Where does the string "move" occur in the records below? Copy every line that holds it.

Object change listings
□ □ □ □

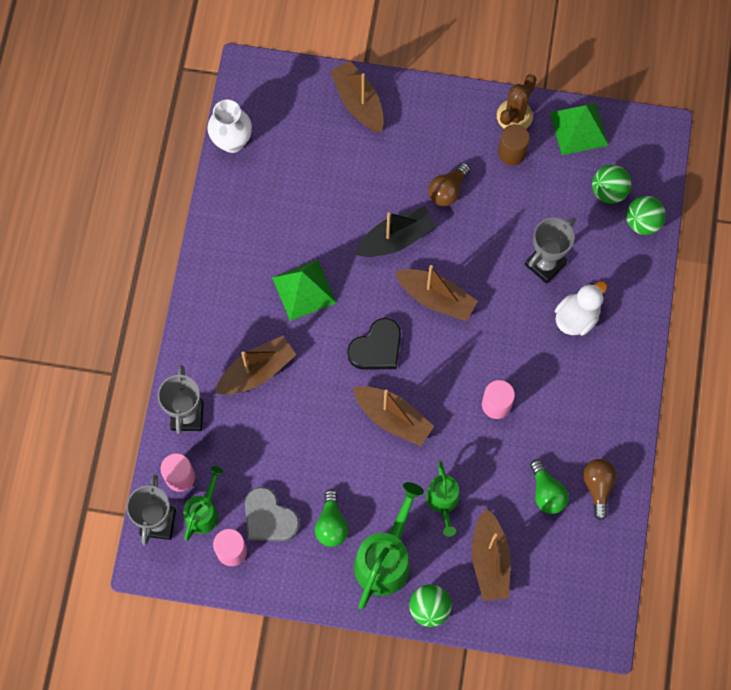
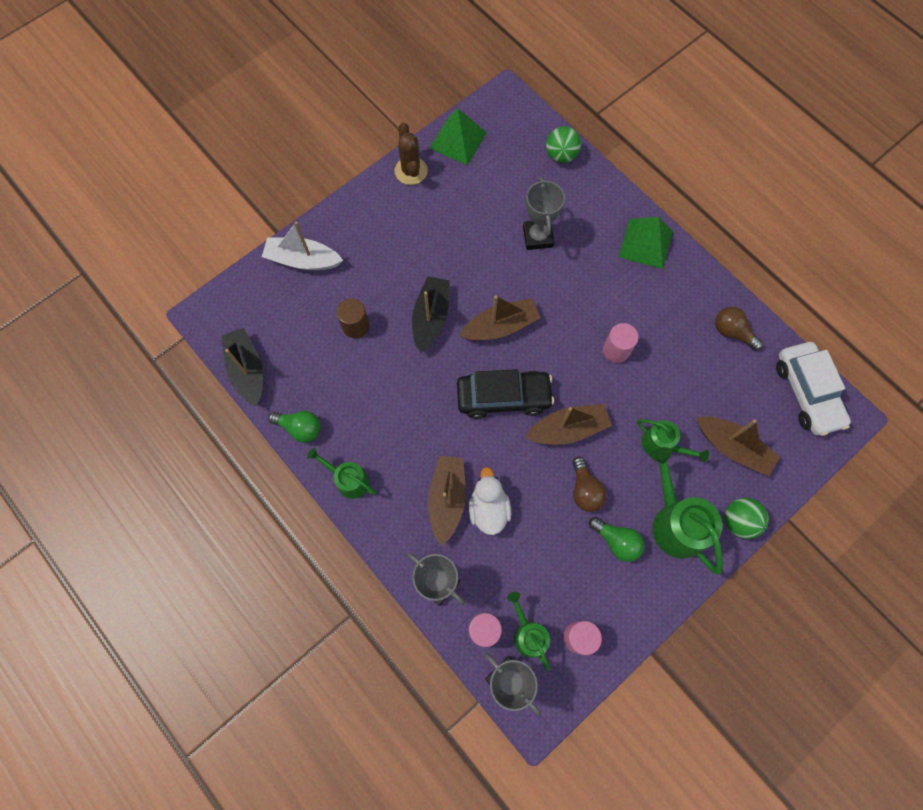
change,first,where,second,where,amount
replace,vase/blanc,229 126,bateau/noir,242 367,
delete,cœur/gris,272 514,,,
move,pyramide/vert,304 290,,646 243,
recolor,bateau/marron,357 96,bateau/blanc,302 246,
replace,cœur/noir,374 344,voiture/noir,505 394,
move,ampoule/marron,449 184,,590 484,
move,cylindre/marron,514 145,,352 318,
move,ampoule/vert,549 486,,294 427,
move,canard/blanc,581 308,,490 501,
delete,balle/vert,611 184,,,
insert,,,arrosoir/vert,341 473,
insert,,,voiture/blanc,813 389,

□ □ □ □

*Response area:*
move,pyramide/vert,304 290,,646 243,
move,ampoule/marron,449 184,,590 484,
move,cylindre/marron,514 145,,352 318,
move,ampoule/vert,549 486,,294 427,
move,canard/blanc,581 308,,490 501,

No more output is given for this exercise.